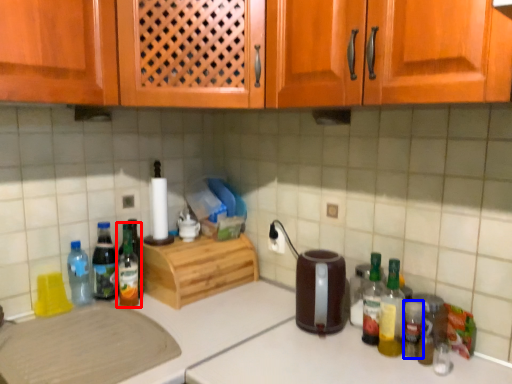
Question: Which object appears farthest to the camera in this image, bottle (highlighted by a red box) or bottle (highlighted by a blue box)?

Choices:
 (A) bottle
 (B) bottle

Answer: (A)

---

**Task objective**
Reproduce the entry above word for word, leaving out the picture.

**Answer to this task**
Question: Which object appears farthest to the camera in this image, bottle (highlighted by a red box) or bottle (highlighted by a blue box)?

Choices:
 (A) bottle
 (B) bottle

Answer: (A)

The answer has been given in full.